─── DATA UNDER STUDY ───

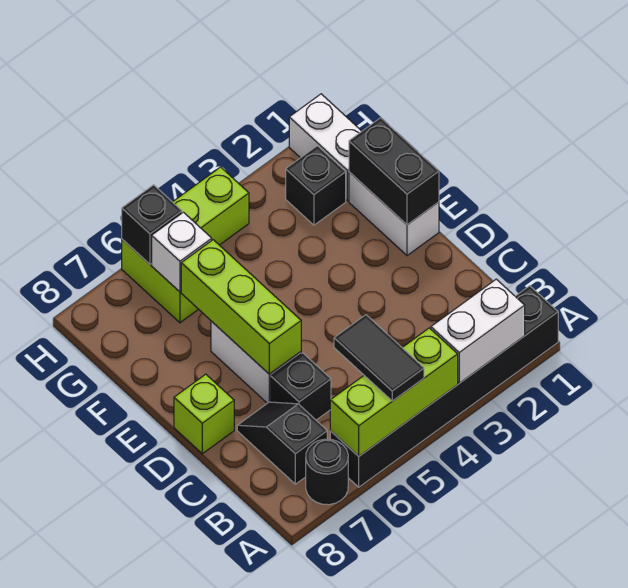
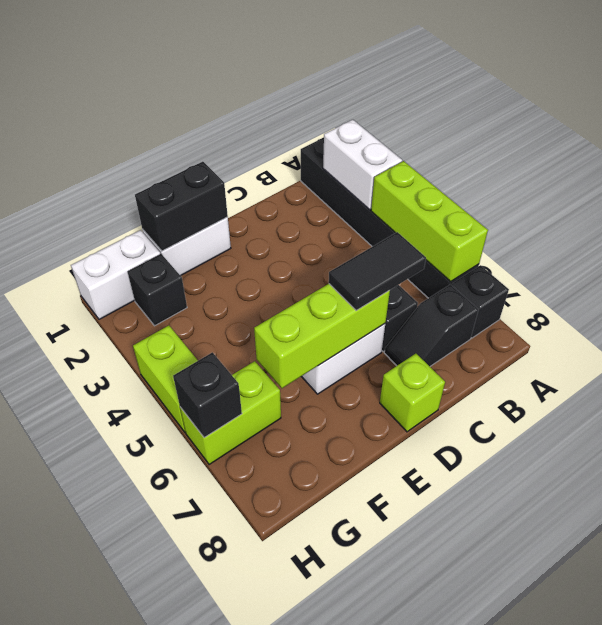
black 1x2 tile [334,315,424,401] -> black 1x2 tile moved to [329,232,426,311]
black 1x1 round brick [306,439,348,505] -> black 1x1 brick [452,265,509,338]
white 1x1 brick [152,212,212,292] -> none

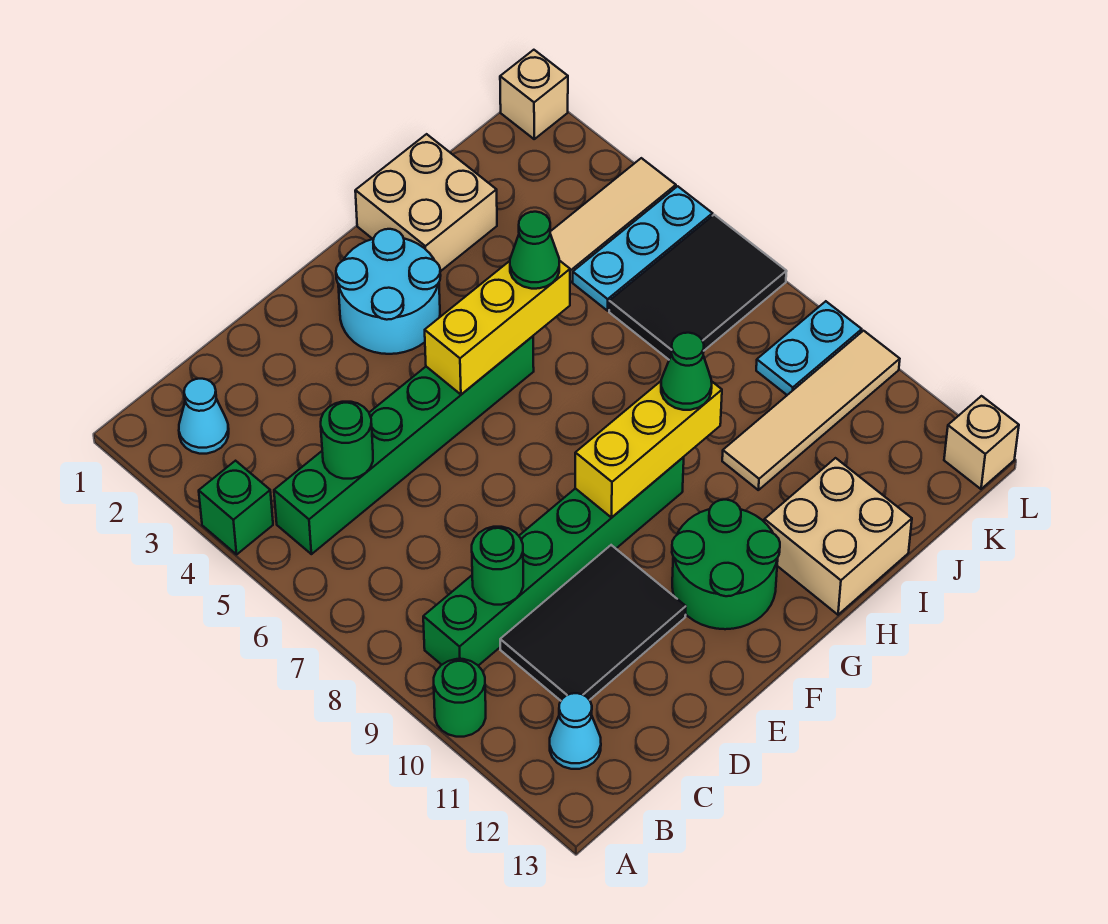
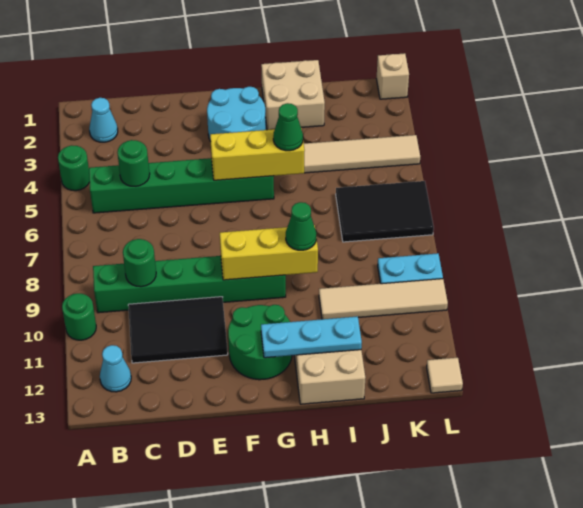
green 1x1 brick [199,461,273,554] -> green 1x1 round brick [58,145,89,191]
cyan 1x3 plate [573,186,712,311] -> cyan 1x3 plate moved to [261,316,362,358]
tan 1x1 brick [944,396,1019,489] -> tan 1x1 tile [427,358,463,393]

───

WHAT THE EXERCISE ASKS | In the copy, include all records verbatim but no images.

THE COMPLETED TASK |
black 1x2 tile [334,315,424,401] -> black 1x2 tile moved to [329,232,426,311]
black 1x1 round brick [306,439,348,505] -> black 1x1 brick [452,265,509,338]
white 1x1 brick [152,212,212,292] -> none

green 1x1 brick [199,461,273,554] -> green 1x1 round brick [58,145,89,191]
cyan 1x3 plate [573,186,712,311] -> cyan 1x3 plate moved to [261,316,362,358]
tan 1x1 brick [944,396,1019,489] -> tan 1x1 tile [427,358,463,393]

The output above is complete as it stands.